## What the task asks
What lines below mention the word "blue"? Copy each one.

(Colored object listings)
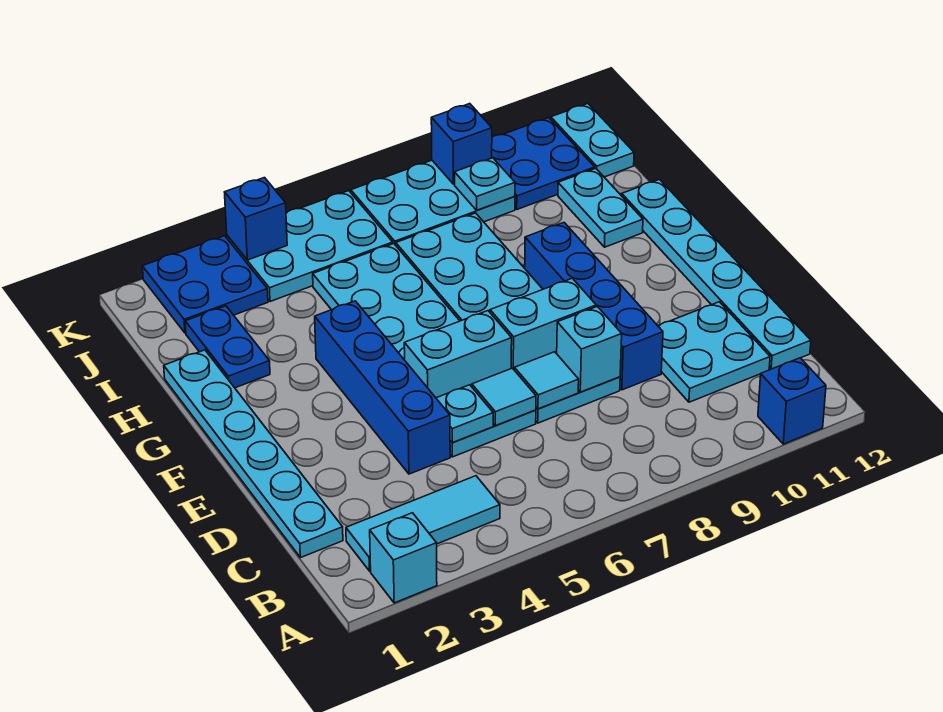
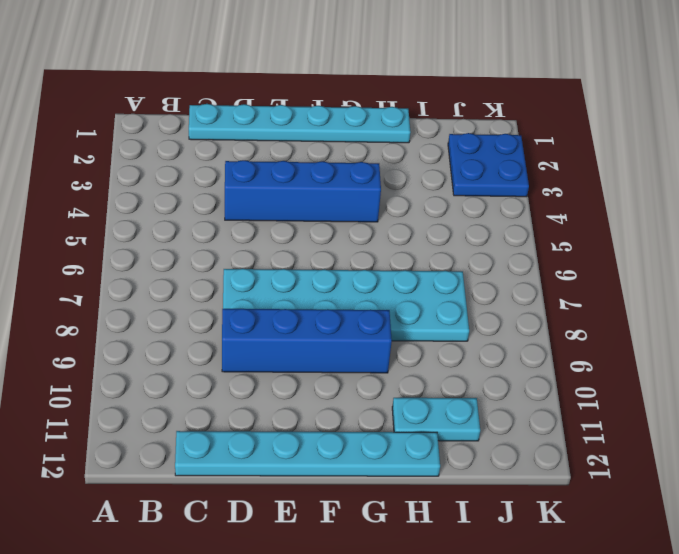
none -> cyan brick A2 level 1
none -> blue brick A11 level 1
none -> cyan tile B2:B4 level 1

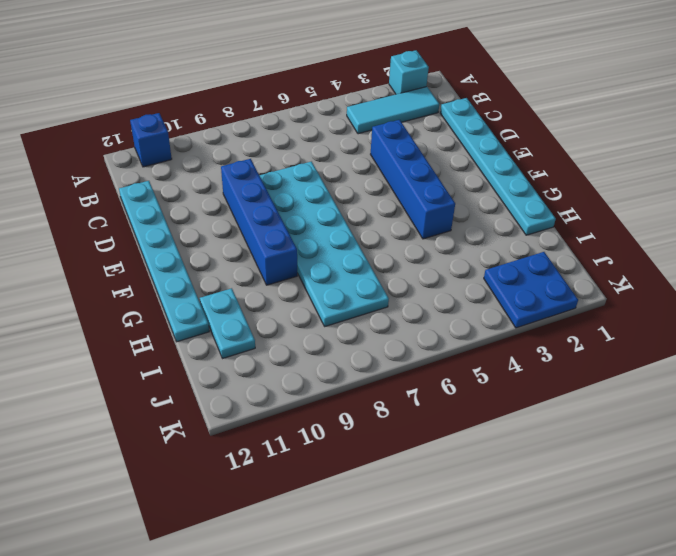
none -> cyan plate C10:D11 level 1
none -> cyan plate D5:I6 level 1
none -> blue plate H2:I2 level 1

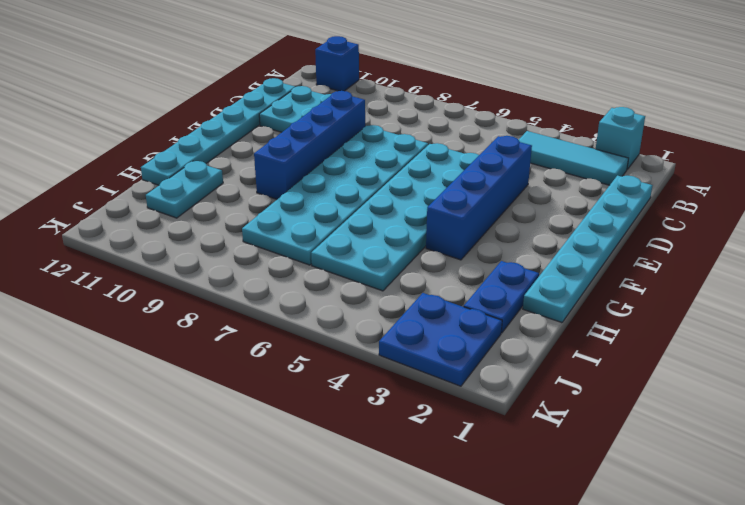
none -> cyan plate J4:K6 level 1
none -> cyan plate J7:K9 level 1
none -> blue plate J10:K11 level 1

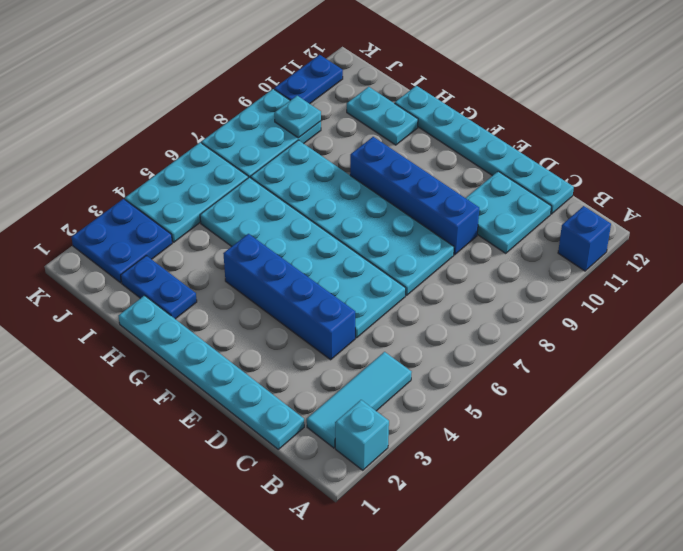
blue plate K10:K11 level 1 -> blue plate J10:K11 level 1
none -> cyan plate J12:K12 level 1
none -> cyan plate D5 level 2
none -> cyan tile D6 level 2

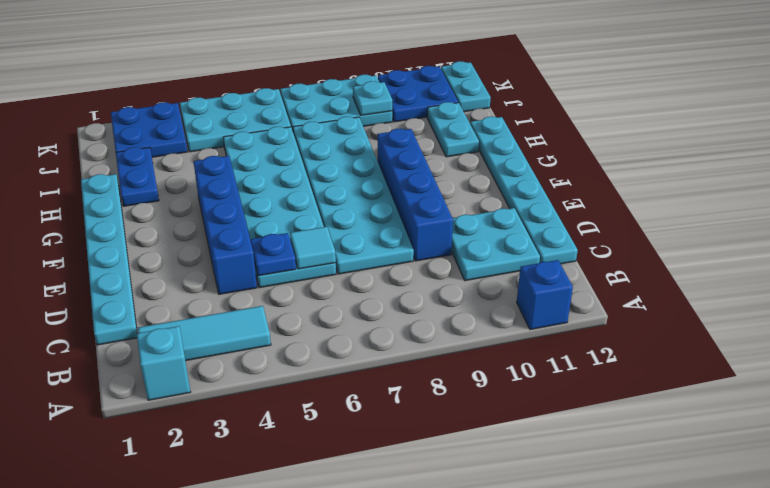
blue plate D5 level 2 -> cyan plate D5 level 2
none -> cyan tile D7 level 2
none -> cyan brick D8 level 2
none -> cyan brick E5:E6 level 2

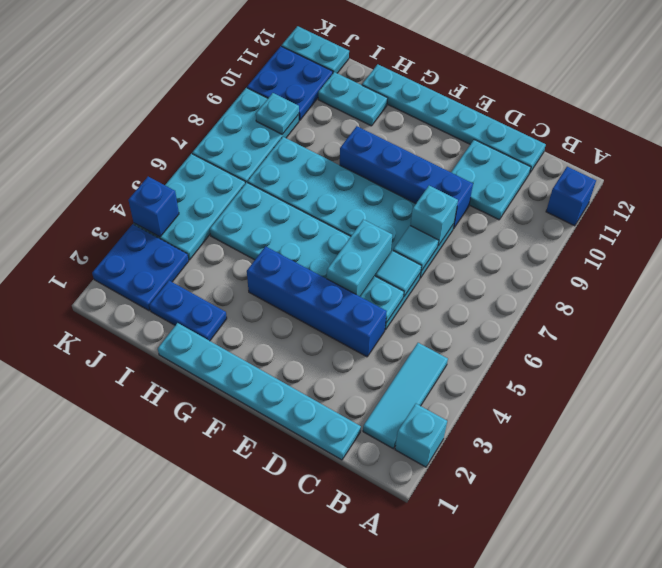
none -> cyan brick E7:E8 level 2
none -> blue brick K9 level 2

## Solution
none -> blue brick A11 level 1
none -> blue plate H2:I2 level 1
none -> blue plate J10:K11 level 1
blue plate K10:K11 level 1 -> blue plate J10:K11 level 1
blue plate D5 level 2 -> cyan plate D5 level 2
none -> blue brick K9 level 2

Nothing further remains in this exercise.